## Quantity change records
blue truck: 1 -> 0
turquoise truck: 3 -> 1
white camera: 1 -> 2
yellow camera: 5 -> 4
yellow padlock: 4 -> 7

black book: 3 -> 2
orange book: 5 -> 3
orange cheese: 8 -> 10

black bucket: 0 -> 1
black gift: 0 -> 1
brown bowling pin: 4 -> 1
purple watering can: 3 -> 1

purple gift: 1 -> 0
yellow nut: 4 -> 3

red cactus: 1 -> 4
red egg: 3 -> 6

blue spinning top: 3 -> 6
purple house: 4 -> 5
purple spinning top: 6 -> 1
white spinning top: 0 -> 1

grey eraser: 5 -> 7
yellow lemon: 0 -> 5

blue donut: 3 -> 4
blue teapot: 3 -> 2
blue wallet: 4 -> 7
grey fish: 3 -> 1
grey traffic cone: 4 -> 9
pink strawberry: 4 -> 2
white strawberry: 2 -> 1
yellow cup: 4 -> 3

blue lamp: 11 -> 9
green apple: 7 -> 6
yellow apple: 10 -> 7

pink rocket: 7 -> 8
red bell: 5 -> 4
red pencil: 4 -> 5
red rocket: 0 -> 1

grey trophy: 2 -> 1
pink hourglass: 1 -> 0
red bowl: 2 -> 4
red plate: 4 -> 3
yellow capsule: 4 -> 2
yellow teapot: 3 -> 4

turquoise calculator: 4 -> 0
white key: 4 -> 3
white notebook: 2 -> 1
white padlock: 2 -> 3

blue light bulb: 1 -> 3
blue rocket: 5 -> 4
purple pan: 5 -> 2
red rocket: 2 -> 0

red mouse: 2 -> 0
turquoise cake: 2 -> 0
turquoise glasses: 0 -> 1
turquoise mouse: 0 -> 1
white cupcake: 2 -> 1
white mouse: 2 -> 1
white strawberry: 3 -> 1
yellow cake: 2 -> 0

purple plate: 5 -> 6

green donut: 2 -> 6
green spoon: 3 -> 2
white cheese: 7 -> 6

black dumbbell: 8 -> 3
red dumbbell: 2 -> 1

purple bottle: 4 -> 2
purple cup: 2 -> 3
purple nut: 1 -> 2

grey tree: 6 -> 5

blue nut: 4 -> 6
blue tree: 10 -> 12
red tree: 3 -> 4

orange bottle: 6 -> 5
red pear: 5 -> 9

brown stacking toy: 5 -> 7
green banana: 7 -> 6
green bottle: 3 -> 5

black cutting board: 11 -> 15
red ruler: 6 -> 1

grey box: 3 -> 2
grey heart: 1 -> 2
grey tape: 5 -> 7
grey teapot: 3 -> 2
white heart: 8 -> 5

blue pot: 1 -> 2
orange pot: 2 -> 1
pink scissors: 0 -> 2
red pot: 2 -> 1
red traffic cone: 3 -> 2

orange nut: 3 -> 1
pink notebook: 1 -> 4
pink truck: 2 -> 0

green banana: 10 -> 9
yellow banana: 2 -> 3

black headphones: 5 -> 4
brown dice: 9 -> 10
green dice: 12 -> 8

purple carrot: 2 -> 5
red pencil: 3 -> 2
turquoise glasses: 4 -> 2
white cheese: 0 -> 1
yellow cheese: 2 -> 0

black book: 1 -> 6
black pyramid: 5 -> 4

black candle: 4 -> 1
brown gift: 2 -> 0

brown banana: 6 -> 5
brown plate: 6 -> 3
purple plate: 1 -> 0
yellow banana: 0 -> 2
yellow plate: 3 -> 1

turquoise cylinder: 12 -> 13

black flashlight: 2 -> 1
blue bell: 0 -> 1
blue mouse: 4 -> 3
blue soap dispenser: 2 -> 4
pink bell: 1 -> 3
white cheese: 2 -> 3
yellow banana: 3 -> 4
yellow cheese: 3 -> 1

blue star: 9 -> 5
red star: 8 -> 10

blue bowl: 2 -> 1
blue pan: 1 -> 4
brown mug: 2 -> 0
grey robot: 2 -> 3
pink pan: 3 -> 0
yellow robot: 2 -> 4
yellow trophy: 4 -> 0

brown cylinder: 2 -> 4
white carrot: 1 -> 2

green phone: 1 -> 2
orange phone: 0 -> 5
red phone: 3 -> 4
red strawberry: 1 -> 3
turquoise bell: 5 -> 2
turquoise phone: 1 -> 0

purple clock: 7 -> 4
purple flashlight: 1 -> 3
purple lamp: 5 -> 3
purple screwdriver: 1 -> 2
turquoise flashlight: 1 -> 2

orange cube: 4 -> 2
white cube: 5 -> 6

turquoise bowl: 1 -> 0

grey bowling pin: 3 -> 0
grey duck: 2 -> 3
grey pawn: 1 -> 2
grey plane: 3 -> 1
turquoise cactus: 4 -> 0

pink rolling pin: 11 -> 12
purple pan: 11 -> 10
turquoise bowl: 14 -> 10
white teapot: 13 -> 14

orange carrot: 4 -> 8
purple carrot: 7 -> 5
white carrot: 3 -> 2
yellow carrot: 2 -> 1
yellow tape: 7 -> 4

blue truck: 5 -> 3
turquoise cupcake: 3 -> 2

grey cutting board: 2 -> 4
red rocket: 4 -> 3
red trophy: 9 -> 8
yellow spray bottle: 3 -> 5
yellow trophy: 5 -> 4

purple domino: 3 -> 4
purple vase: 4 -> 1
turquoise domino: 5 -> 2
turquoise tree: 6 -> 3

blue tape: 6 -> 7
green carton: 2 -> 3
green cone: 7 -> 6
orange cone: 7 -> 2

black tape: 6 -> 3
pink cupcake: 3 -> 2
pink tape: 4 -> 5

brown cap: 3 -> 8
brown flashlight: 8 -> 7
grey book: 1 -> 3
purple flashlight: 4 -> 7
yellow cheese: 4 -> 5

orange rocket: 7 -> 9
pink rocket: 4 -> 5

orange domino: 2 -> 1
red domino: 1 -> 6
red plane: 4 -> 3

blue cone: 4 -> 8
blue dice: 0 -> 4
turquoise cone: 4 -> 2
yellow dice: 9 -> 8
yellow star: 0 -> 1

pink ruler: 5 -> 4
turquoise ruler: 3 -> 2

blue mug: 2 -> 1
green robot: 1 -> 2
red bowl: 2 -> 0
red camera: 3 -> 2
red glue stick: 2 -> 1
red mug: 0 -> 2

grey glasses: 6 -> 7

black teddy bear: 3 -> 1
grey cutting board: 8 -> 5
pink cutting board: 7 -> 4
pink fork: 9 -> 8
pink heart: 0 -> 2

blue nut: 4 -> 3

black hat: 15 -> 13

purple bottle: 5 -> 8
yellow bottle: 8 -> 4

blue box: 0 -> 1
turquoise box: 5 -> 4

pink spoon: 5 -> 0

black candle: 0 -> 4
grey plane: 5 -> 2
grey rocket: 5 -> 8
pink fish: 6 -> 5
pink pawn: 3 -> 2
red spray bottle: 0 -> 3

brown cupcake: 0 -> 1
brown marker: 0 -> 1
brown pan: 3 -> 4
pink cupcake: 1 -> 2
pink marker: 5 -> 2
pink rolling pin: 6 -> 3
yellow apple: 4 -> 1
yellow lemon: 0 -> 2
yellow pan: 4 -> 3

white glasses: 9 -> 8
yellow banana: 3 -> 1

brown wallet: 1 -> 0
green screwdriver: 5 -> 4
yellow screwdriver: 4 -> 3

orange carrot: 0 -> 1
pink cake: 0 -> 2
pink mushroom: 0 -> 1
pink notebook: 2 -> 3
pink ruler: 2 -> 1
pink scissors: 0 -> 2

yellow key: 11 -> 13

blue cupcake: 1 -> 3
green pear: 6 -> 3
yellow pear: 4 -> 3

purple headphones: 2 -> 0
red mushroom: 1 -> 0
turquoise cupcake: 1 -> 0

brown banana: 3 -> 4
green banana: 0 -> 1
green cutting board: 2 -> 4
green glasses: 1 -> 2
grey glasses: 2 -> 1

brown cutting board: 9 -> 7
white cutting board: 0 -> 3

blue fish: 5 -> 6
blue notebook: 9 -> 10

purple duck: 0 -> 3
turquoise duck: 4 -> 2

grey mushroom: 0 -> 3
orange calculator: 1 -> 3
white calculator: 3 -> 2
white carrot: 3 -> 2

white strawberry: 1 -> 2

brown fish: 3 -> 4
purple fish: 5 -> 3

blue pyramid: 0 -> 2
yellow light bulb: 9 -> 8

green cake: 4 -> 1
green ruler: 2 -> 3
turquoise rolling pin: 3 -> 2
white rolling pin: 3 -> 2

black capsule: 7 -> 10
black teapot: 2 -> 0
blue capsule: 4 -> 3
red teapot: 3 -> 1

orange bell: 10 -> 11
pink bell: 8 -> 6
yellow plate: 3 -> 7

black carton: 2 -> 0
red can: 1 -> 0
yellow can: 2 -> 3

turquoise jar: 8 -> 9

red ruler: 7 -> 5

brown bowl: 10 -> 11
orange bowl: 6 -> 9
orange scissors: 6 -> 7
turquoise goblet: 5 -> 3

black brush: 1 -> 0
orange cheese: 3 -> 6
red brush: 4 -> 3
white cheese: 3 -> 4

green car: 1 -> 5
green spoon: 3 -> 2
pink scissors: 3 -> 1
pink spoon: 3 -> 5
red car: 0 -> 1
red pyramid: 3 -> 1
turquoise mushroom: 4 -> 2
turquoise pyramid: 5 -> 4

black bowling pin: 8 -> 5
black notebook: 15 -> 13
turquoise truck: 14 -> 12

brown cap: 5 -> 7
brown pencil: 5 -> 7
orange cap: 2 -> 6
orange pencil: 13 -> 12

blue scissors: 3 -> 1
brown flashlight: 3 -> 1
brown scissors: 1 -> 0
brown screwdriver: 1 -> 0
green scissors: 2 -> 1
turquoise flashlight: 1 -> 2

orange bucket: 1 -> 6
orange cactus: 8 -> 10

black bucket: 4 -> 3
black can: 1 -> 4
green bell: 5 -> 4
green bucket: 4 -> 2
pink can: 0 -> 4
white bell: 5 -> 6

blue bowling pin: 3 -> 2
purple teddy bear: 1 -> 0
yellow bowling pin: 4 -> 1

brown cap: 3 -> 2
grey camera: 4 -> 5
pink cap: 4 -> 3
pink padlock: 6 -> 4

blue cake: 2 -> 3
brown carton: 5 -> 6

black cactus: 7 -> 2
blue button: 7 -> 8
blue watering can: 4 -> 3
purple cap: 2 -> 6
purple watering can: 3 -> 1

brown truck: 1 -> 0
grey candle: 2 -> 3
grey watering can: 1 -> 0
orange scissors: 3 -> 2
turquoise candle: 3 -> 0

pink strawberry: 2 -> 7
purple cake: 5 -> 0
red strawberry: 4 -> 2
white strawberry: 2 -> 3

## Problem details
Starting with the line above that holds "green pear: 6 -> 3" and stopping with the line that holds "pink spoon: 3 -> 5", reproduce each line exactly, omitting all other lines.

## Reply to the task
green pear: 6 -> 3
yellow pear: 4 -> 3

purple headphones: 2 -> 0
red mushroom: 1 -> 0
turquoise cupcake: 1 -> 0

brown banana: 3 -> 4
green banana: 0 -> 1
green cutting board: 2 -> 4
green glasses: 1 -> 2
grey glasses: 2 -> 1

brown cutting board: 9 -> 7
white cutting board: 0 -> 3

blue fish: 5 -> 6
blue notebook: 9 -> 10

purple duck: 0 -> 3
turquoise duck: 4 -> 2

grey mushroom: 0 -> 3
orange calculator: 1 -> 3
white calculator: 3 -> 2
white carrot: 3 -> 2

white strawberry: 1 -> 2

brown fish: 3 -> 4
purple fish: 5 -> 3

blue pyramid: 0 -> 2
yellow light bulb: 9 -> 8

green cake: 4 -> 1
green ruler: 2 -> 3
turquoise rolling pin: 3 -> 2
white rolling pin: 3 -> 2

black capsule: 7 -> 10
black teapot: 2 -> 0
blue capsule: 4 -> 3
red teapot: 3 -> 1

orange bell: 10 -> 11
pink bell: 8 -> 6
yellow plate: 3 -> 7

black carton: 2 -> 0
red can: 1 -> 0
yellow can: 2 -> 3

turquoise jar: 8 -> 9

red ruler: 7 -> 5

brown bowl: 10 -> 11
orange bowl: 6 -> 9
orange scissors: 6 -> 7
turquoise goblet: 5 -> 3

black brush: 1 -> 0
orange cheese: 3 -> 6
red brush: 4 -> 3
white cheese: 3 -> 4

green car: 1 -> 5
green spoon: 3 -> 2
pink scissors: 3 -> 1
pink spoon: 3 -> 5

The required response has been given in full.